* _Required action_
Return the data exactly, apart from leaving out the pictures.

* _Records to use_

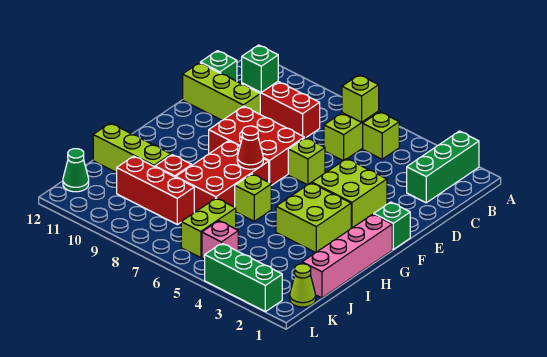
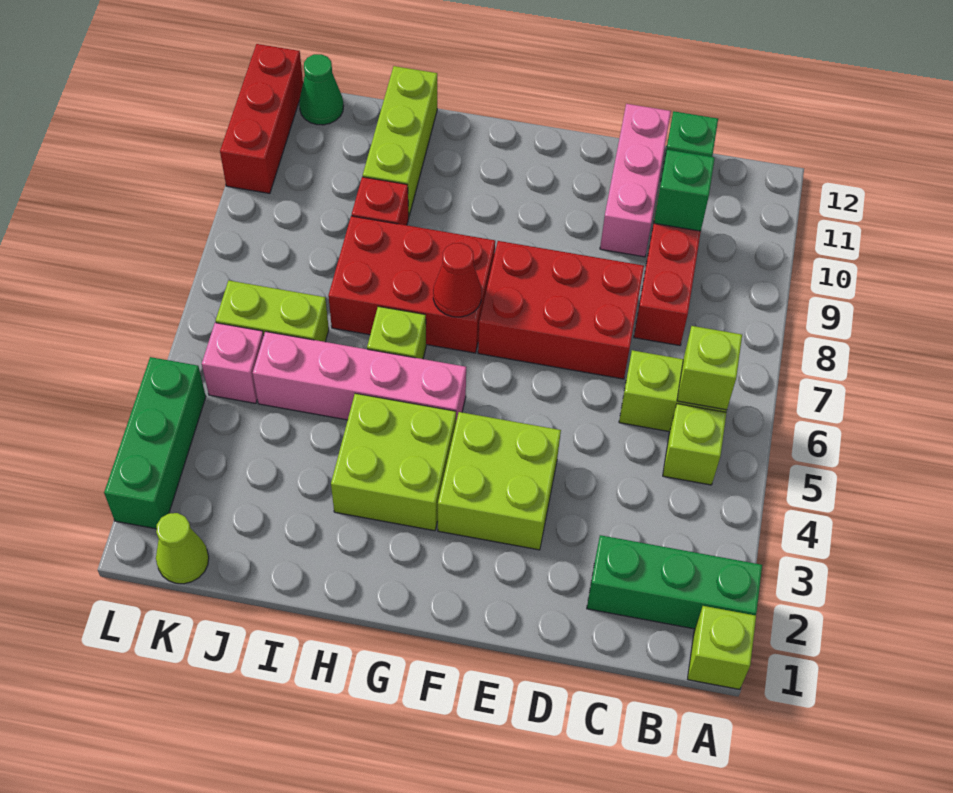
lime brick D10:D12 level 1 -> pink brick D10:D12 level 1
lime brick E6 level 1 -> lime brick A1 level 1
red brick E7:F9 level 1 -> red brick D7:F8 level 1
green brick F1 level 1 -> none
pink brick G1:J1 level 1 -> pink brick G5:J5 level 1
red brick J8:J10 level 1 -> red brick L10:L12 level 1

* _Response area_
lime brick D10:D12 level 1 -> pink brick D10:D12 level 1
lime brick E6 level 1 -> lime brick A1 level 1
red brick E7:F9 level 1 -> red brick D7:F8 level 1
green brick F1 level 1 -> none
pink brick G1:J1 level 1 -> pink brick G5:J5 level 1
red brick J8:J10 level 1 -> red brick L10:L12 level 1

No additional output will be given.